• Task brief
In the listing below, how many lines hold the string "turned"? Reply with the number and nothing else.

• Task inputs
┌────────

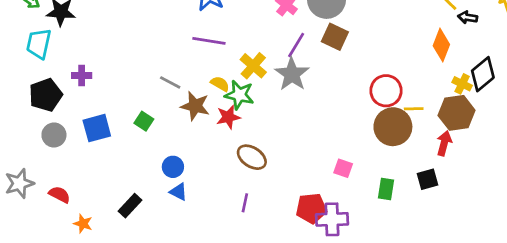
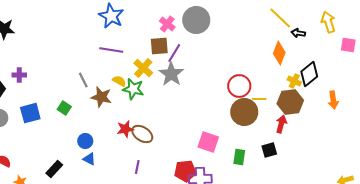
brown square: (335, 37) -> (159, 46), moved, turned -30
gray line: (170, 82) -> (83, 80), turned 35
red star: (228, 117) -> (125, 129), moved
pink square: (343, 168) -> (208, 142), size x1.5

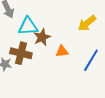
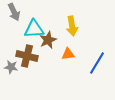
yellow arrow: (87, 23) -> (72, 26), moved, turned -60

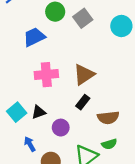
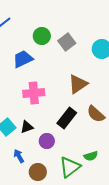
brown triangle: (84, 75) -> (78, 84), moved
black rectangle: (83, 102) -> (67, 118), size x1.5
brown semicircle: (108, 118) -> (96, 114), moved, turned 48

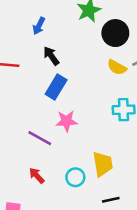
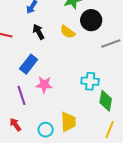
yellow semicircle: (117, 67) -> (68, 32), moved
blue rectangle: (56, 87) -> (29, 64), moved
purple line: (40, 138) -> (21, 95), turned 36

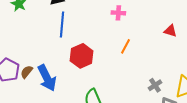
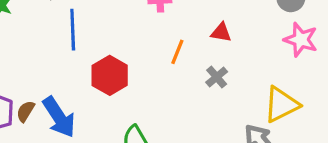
red triangle: (170, 31) -> (221, 32), moved
gray cross: (155, 85) -> (217, 77), moved

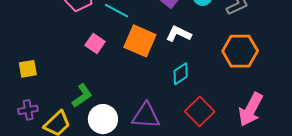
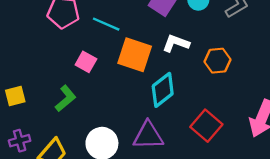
orange hexagon: (240, 51) -> (218, 61), moved, size x0.7
cyan diamond: (181, 74) -> (163, 90), moved, size x1.4
green L-shape: (82, 96) -> (66, 99), moved

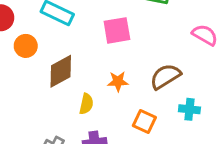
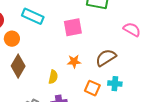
brown diamond: (61, 71) -> (18, 66), moved, turned -30
cyan cross: (189, 109) -> (115, 84), moved

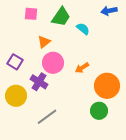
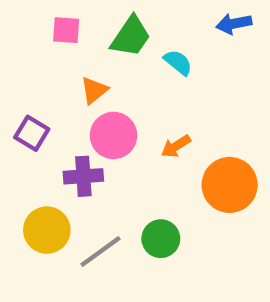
purple cross: (39, 82) -> (83, 176), turned -36
yellow circle: (16, 96) -> (47, 230), moved
green circle: (99, 111) -> (161, 239), moved

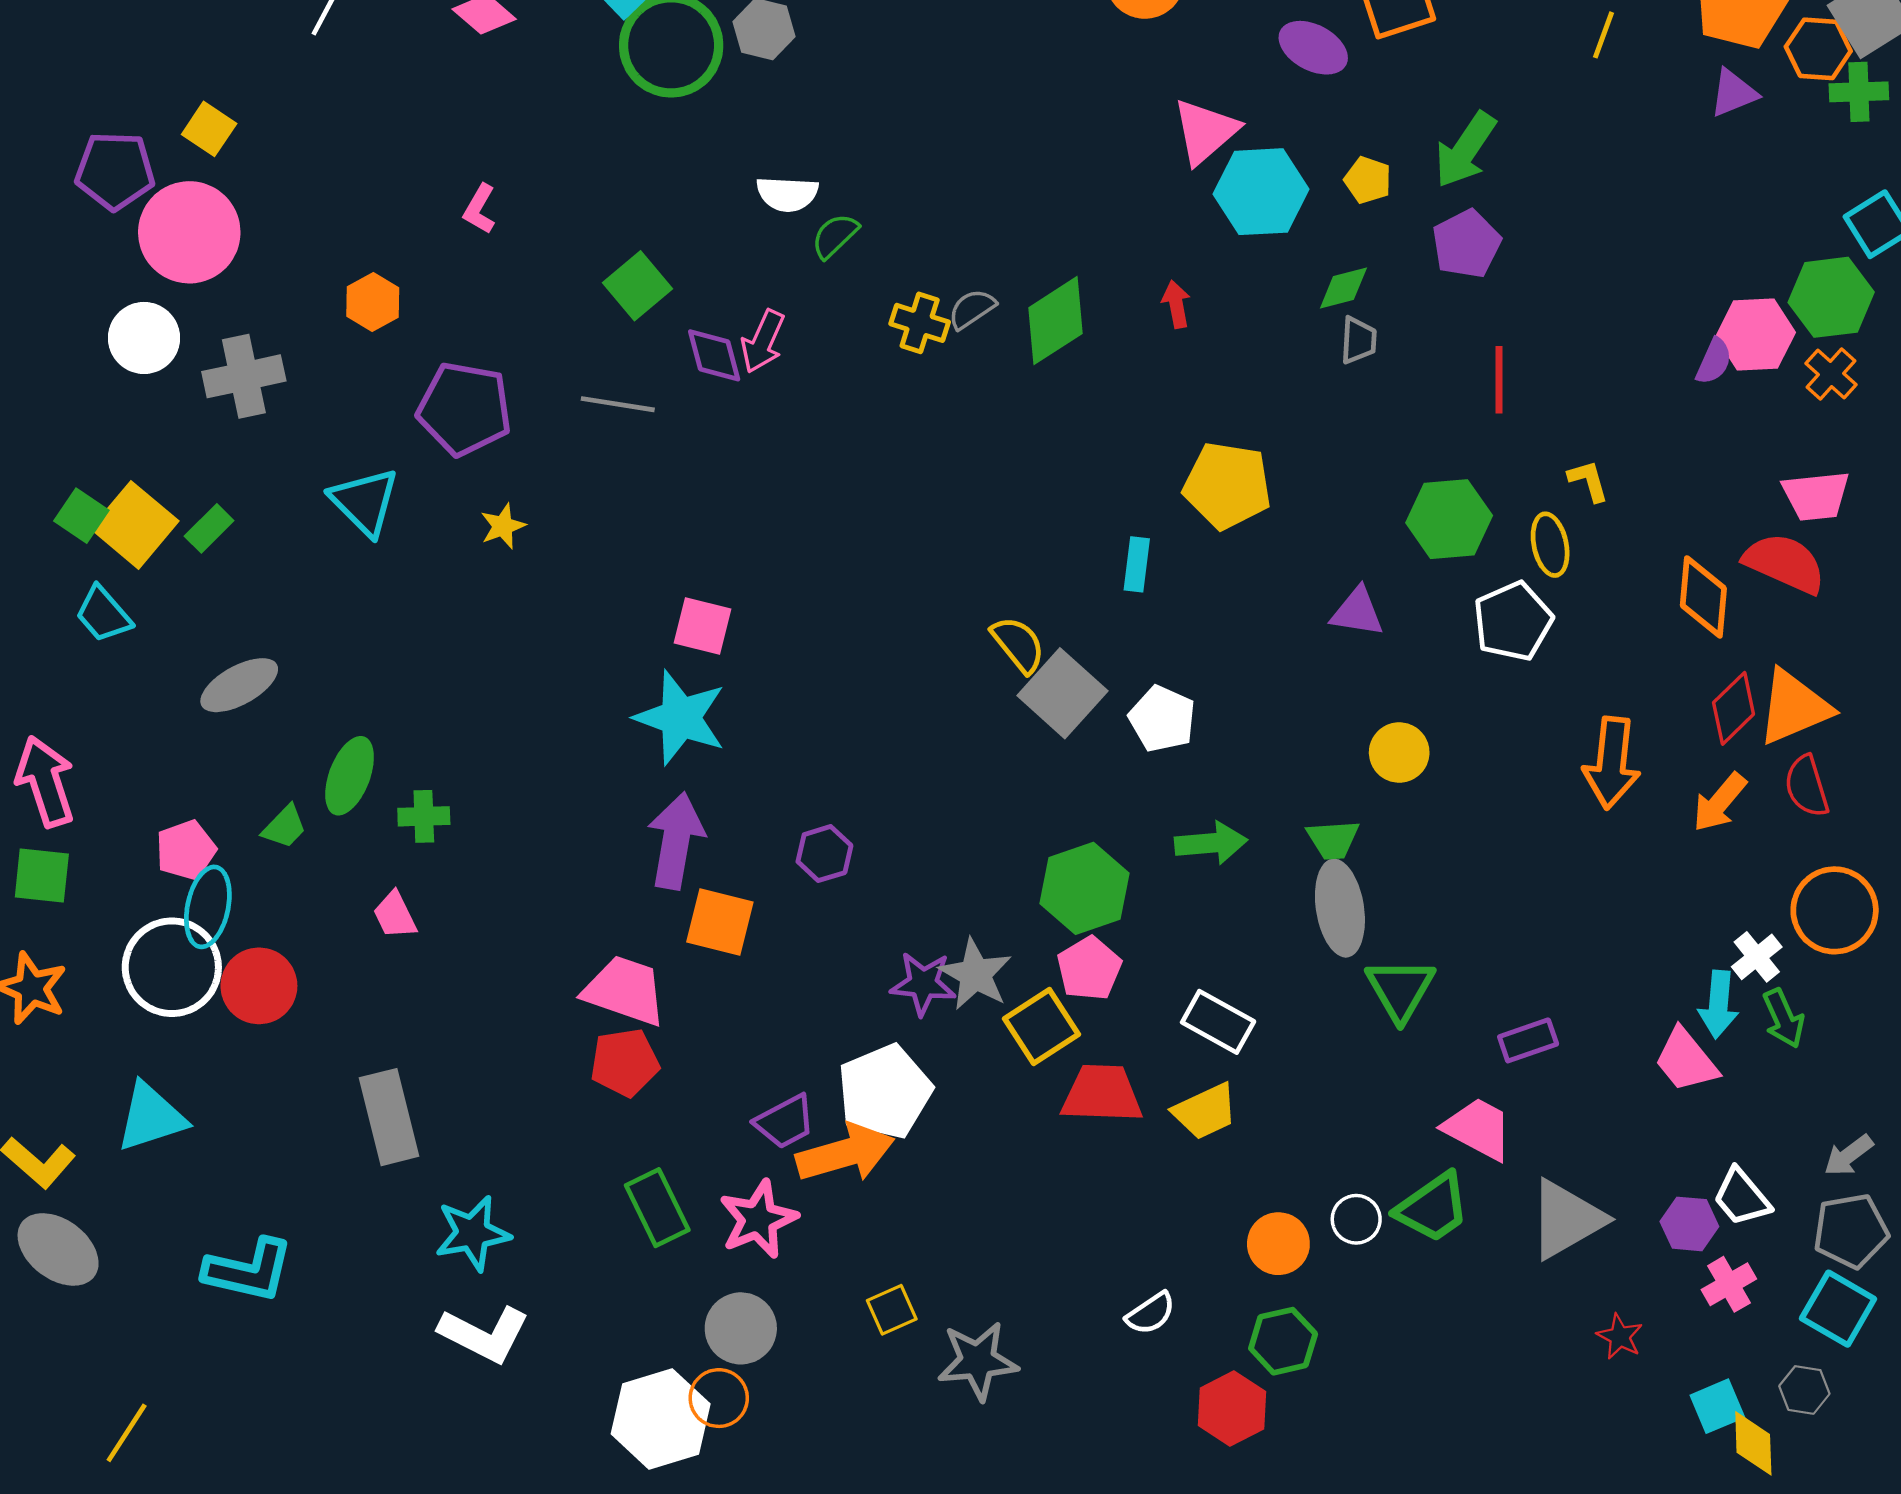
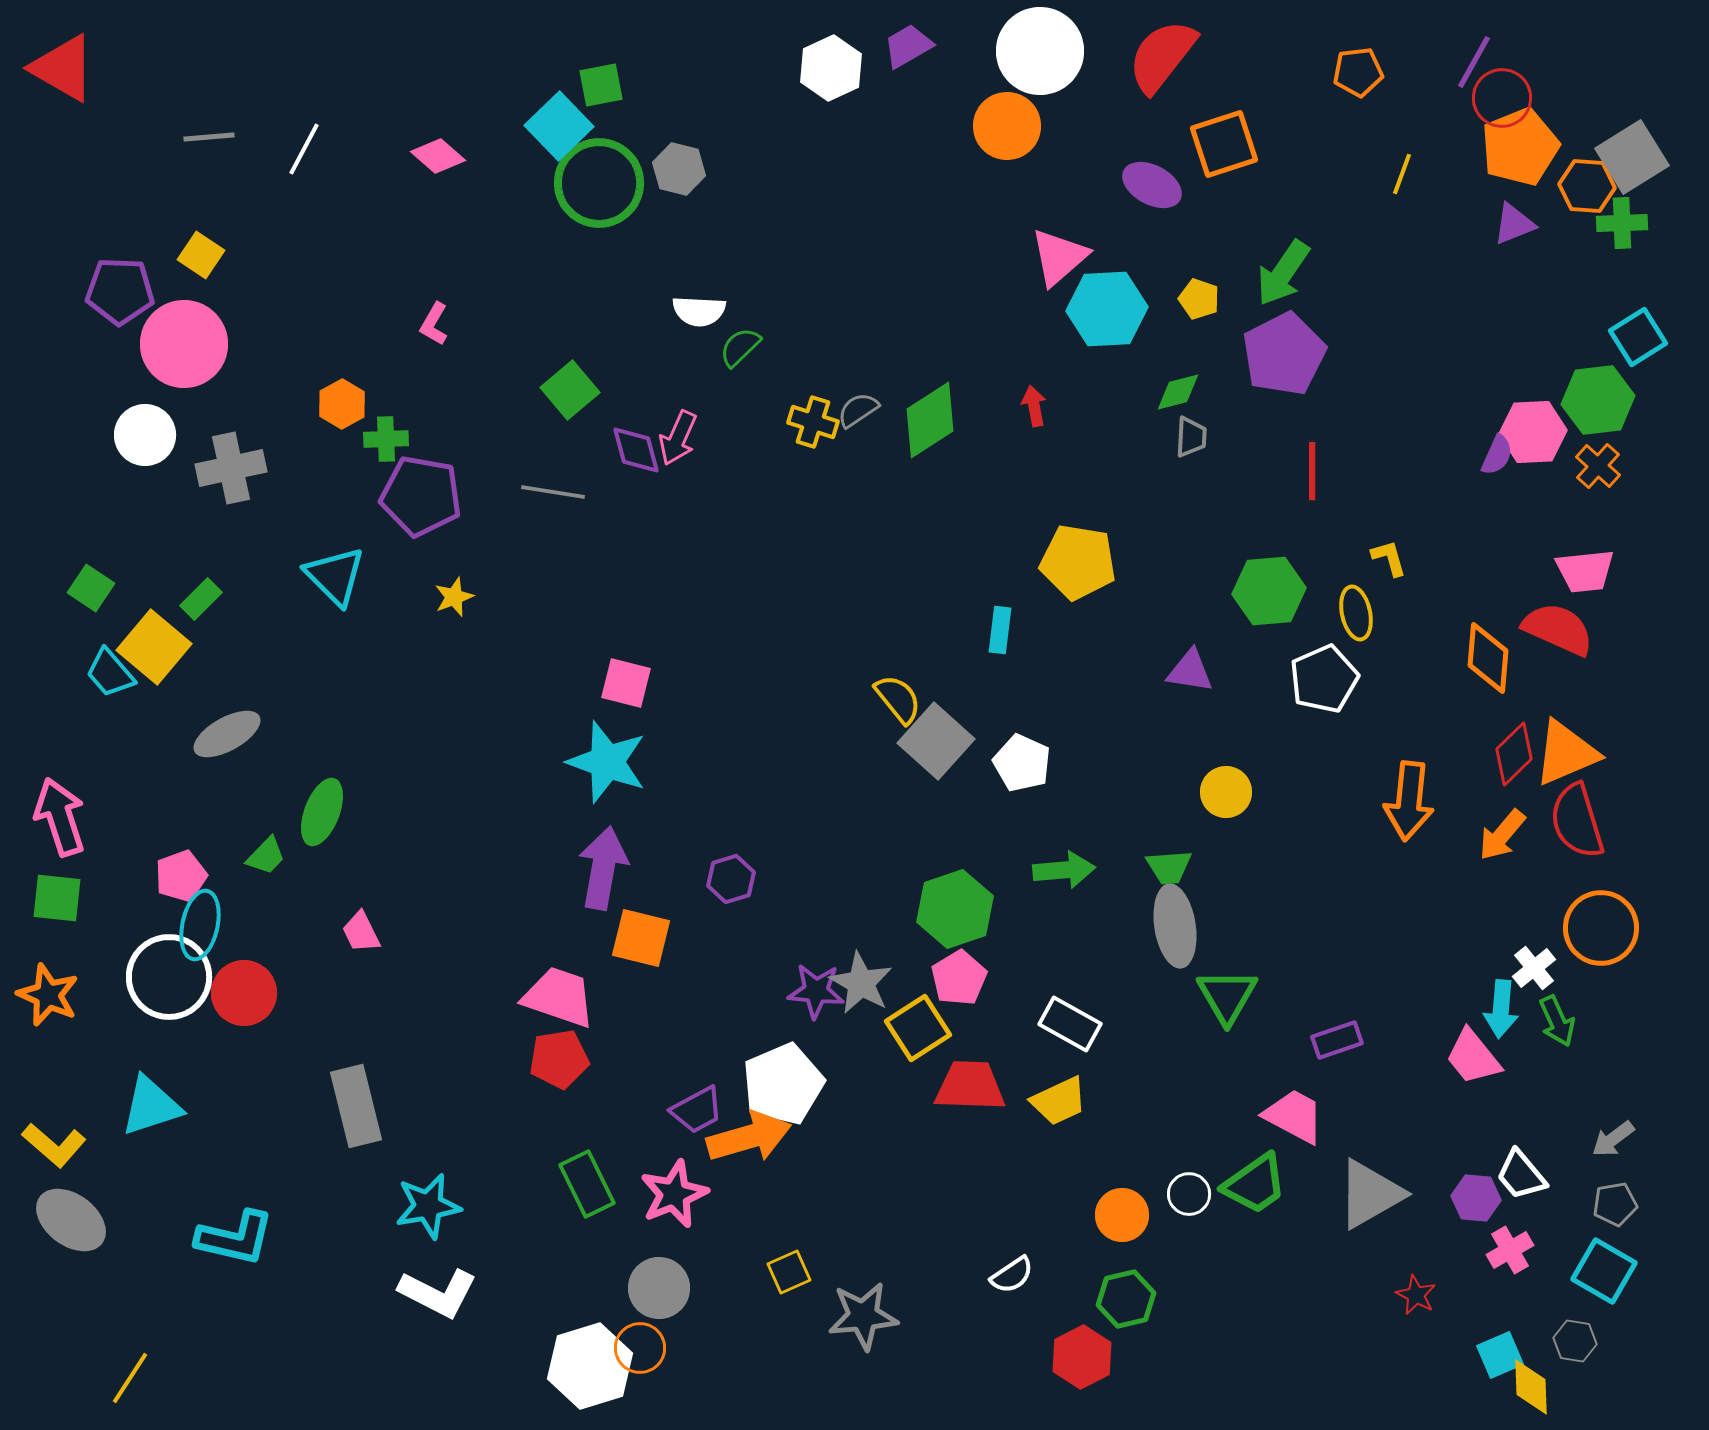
purple pentagon: (1466, 244) -> (1284, 354), size x1.4
yellow square: (135, 525) -> (154, 647), moved
red semicircle: (1807, 786) -> (1577, 821), size x1.4
green cross: (424, 816) -> (386, 439), moved
gray pentagon: (1851, 1231) -> (1615, 1204), size x0.7

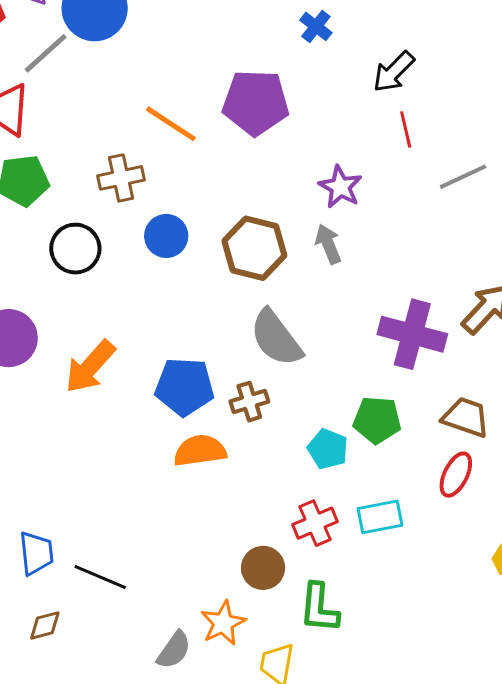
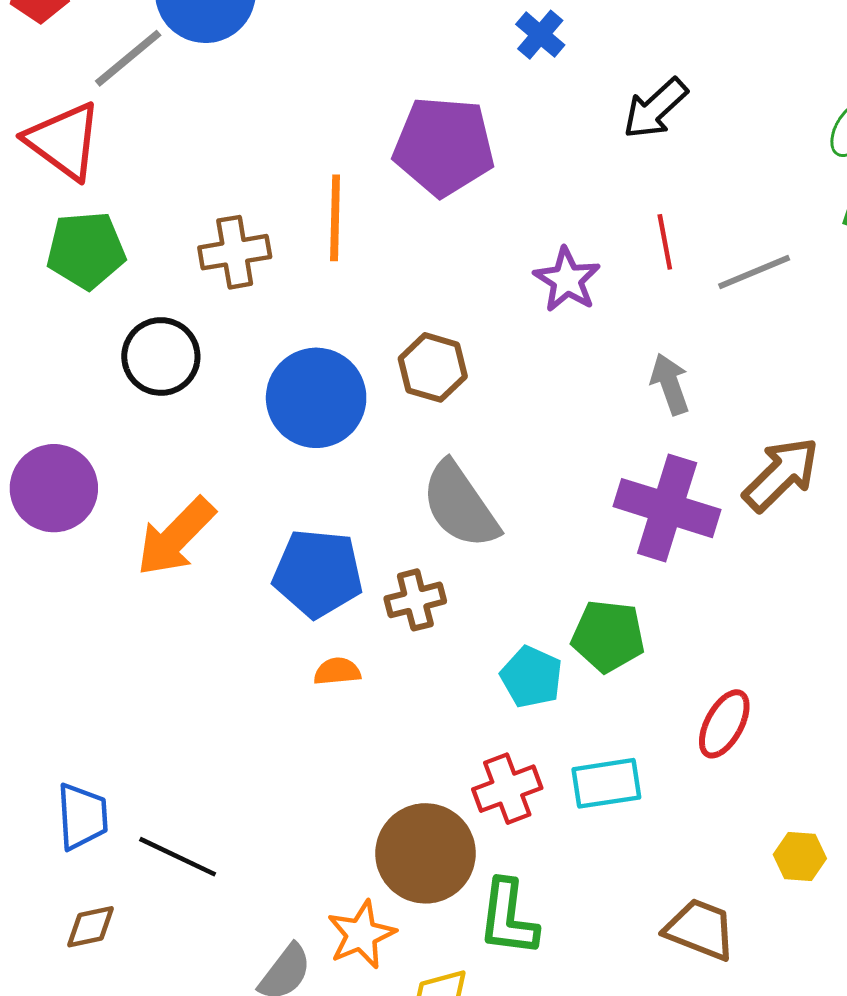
orange line: (171, 124) -> (335, 218), moved, turned 56
red line: (406, 129) -> (665, 242), moved
blue circle: (166, 236) -> (316, 398), moved, size x1.5
gray arrow: (328, 244) -> (670, 384), moved
brown hexagon: (254, 248) -> (433, 367), size x0.7
brown trapezoid: (466, 417) -> (700, 929), moved
orange semicircle: (200, 451) -> (337, 671), size x0.6
brown circle: (263, 568) -> (426, 853), size x1.5

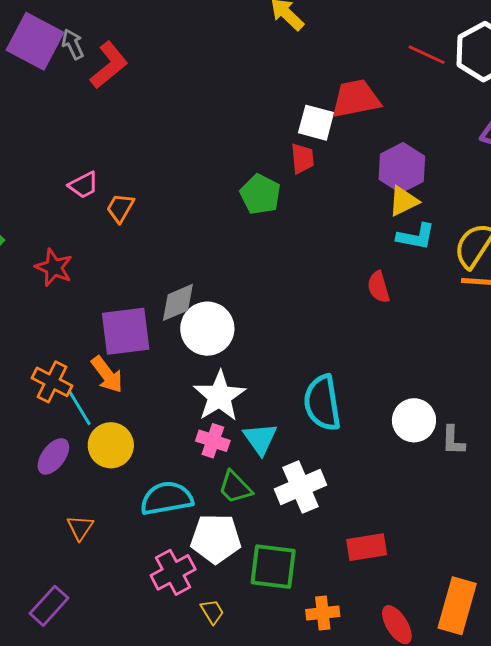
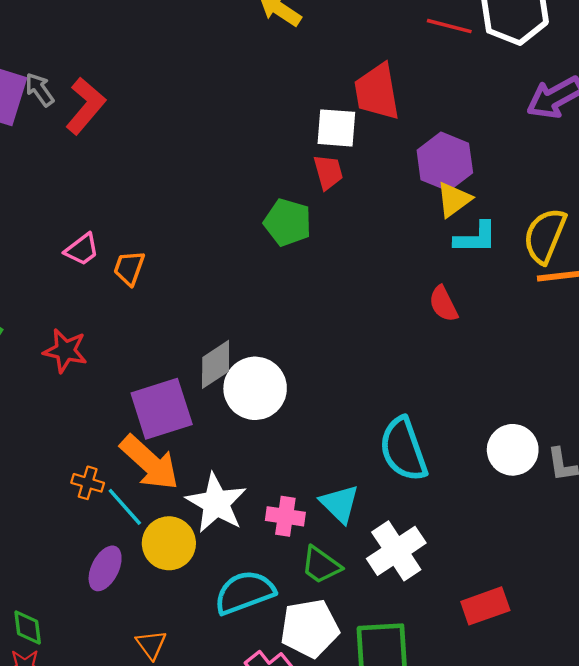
red trapezoid: (356, 99) -> (377, 92), turned -78
orange arrow: (107, 375) -> (149, 463), size x1.4
orange cross: (52, 382) -> (88, 483), size x0.7
white star: (219, 396) -> (216, 503), moved

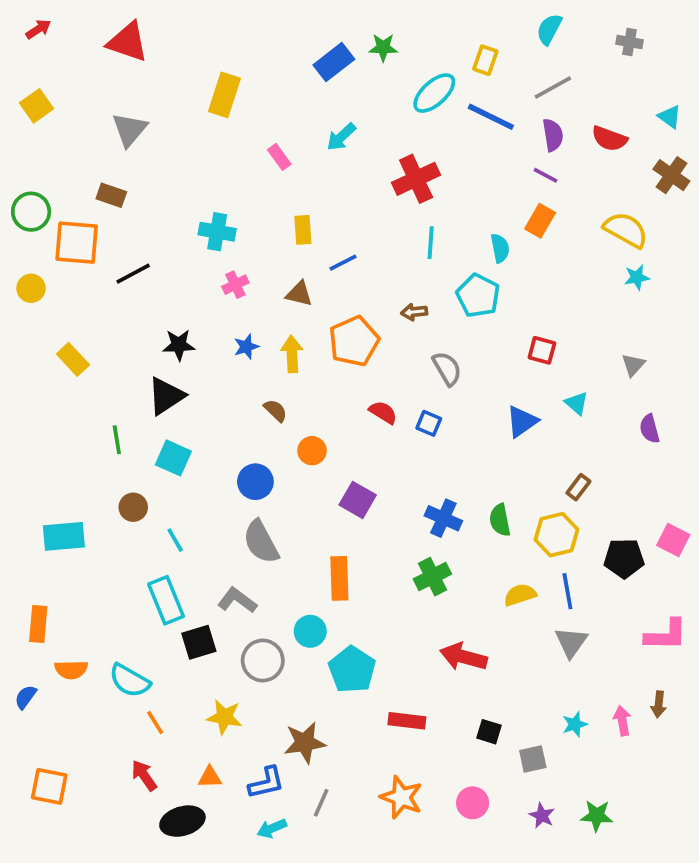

└────────

• Answer space
9